- [AIM OF THE TASK] Please return every line of the items below that contains the word "fleece".

- [RECORDS SUPPLIED]
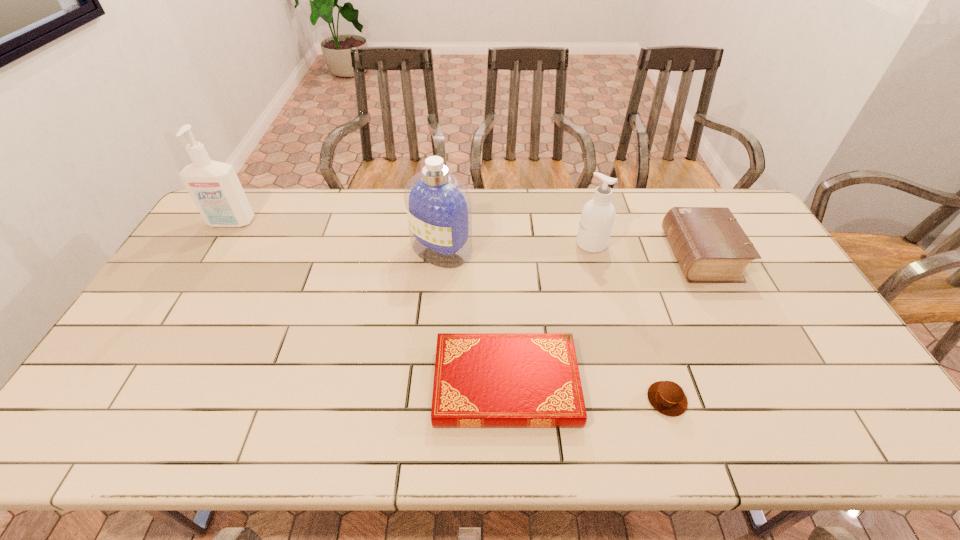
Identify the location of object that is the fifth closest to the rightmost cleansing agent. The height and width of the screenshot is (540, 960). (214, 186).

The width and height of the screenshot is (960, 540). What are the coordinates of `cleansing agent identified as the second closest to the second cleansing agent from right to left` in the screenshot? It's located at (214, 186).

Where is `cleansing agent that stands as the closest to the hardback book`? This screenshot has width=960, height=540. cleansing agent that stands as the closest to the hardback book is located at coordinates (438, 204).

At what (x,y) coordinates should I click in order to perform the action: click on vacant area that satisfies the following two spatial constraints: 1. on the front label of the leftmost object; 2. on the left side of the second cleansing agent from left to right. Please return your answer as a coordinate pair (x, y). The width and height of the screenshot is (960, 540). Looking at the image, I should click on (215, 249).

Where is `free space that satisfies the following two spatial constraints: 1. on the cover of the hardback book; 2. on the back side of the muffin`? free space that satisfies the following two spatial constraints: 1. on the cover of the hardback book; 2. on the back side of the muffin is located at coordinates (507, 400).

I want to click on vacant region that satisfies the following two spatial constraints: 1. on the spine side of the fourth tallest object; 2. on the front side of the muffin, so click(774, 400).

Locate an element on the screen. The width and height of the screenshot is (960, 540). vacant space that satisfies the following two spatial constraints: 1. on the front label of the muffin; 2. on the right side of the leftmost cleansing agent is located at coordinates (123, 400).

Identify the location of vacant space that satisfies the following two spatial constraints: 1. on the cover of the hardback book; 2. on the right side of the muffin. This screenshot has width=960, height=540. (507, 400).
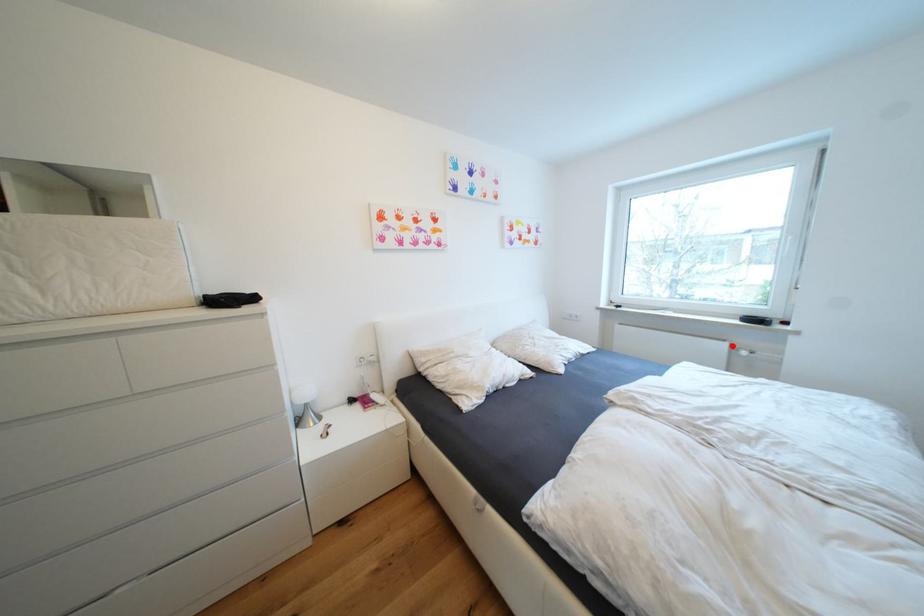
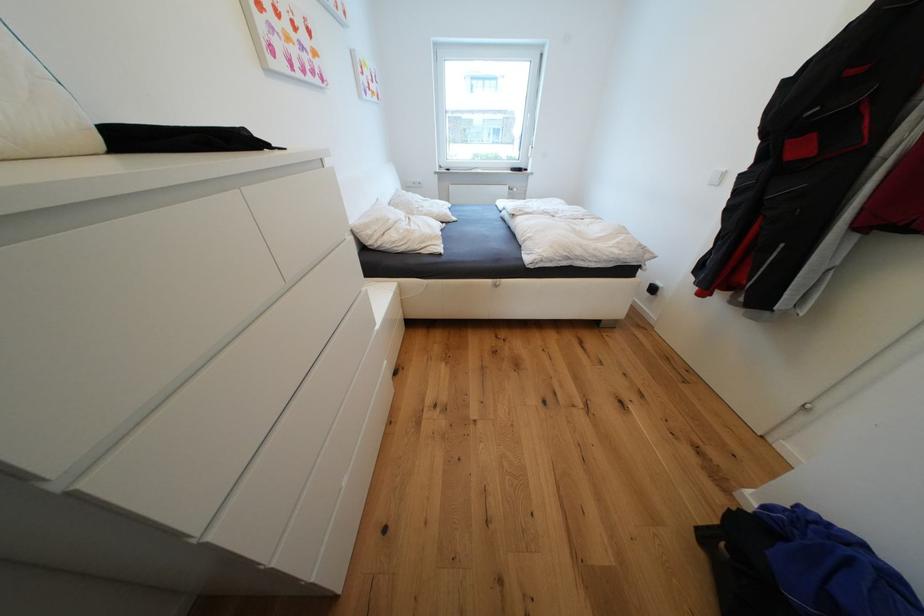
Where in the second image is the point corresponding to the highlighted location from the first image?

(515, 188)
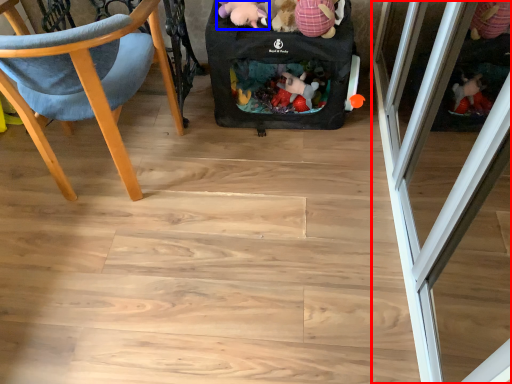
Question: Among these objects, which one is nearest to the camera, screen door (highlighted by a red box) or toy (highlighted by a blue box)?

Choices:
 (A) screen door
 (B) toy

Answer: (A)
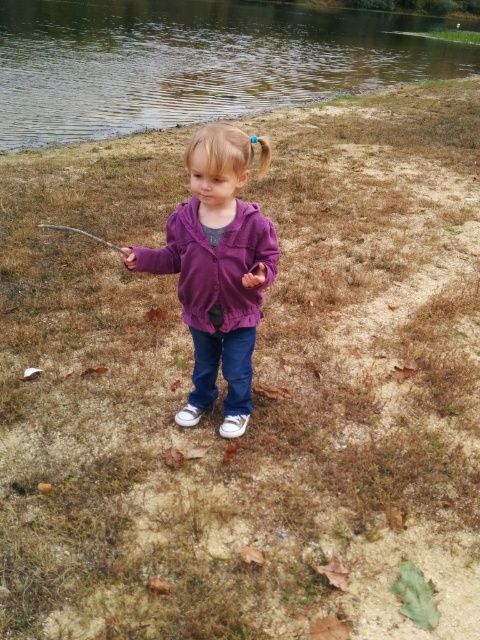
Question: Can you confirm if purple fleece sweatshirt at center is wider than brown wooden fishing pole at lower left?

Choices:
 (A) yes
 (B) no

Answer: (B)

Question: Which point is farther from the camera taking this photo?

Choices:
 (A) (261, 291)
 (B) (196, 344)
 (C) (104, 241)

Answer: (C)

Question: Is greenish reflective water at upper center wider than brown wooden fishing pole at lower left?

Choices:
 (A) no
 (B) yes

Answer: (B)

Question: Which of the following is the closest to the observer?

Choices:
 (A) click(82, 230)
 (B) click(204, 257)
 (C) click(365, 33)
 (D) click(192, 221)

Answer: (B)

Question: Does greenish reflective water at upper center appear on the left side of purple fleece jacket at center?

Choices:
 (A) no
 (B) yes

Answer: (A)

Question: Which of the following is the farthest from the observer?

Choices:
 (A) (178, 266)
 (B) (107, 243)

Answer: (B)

- [REPLY TO THE EXERCISE]
Question: Can you confirm if purple fleece sweatshirt at center is wider than brown wooden fishing pole at lower left?
Question: Does greenish reflective water at upper center appear on the left side of purple fleece jacket at center?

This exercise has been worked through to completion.